▶ **Your goal**:
Among the entries, find each line that includes the string "green" and list it.

(Coordinate-based change listings)
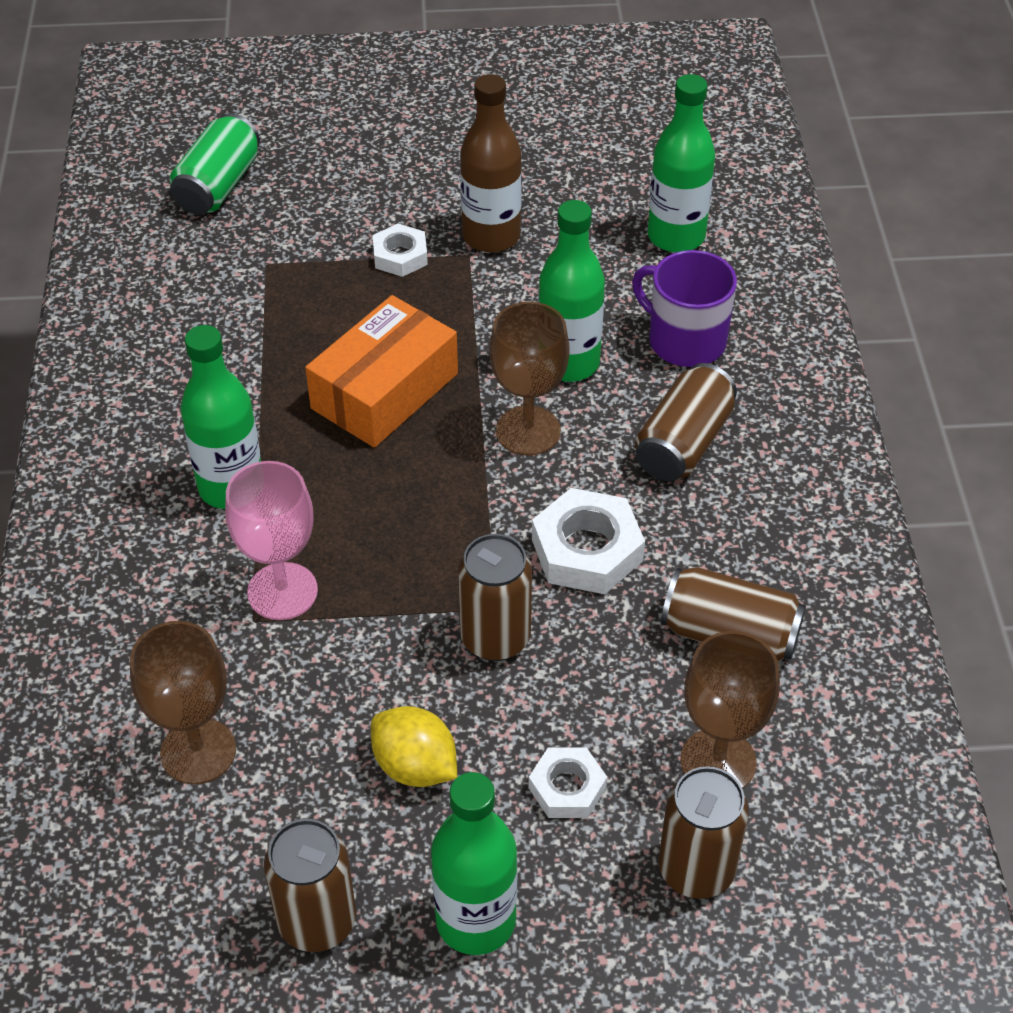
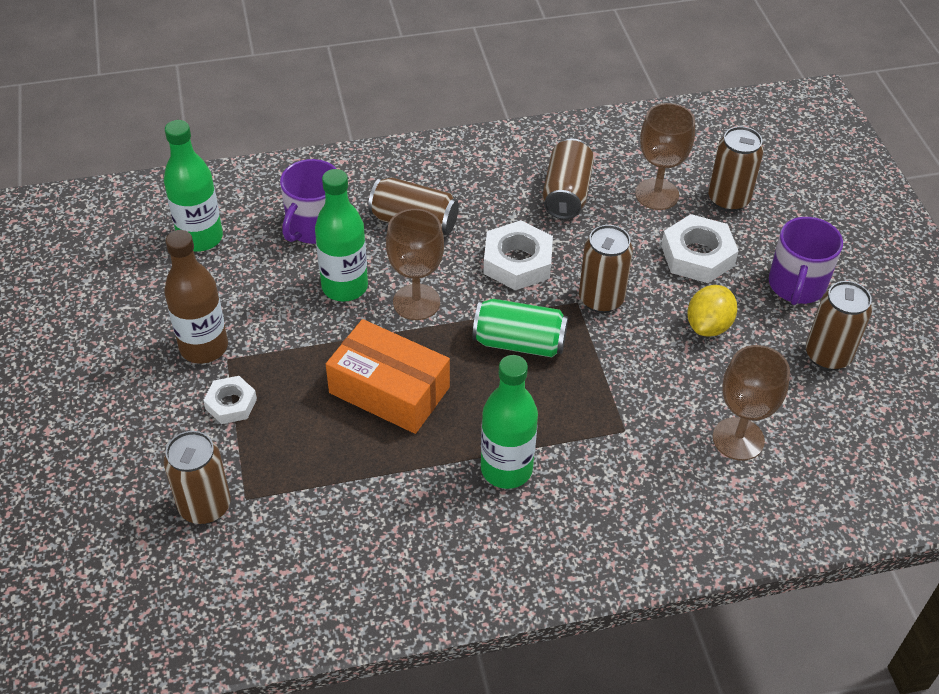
camera: 100 degrees left, 0 degrees up
(218, 186) = (136, 560): green can -> green can (519, 343)
(266, 233) = (205, 506): none -> brown can
(282, 591) = (595, 418): pink goblet -> none
(476, 920) = (796, 285): green bottle -> purple mug
(567, 788) = (697, 255): white nut -> white nut, size x1.63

▶ **Problem solution**:
(218, 186) = (136, 560): green can -> green can (519, 343)
(476, 920) = (796, 285): green bottle -> purple mug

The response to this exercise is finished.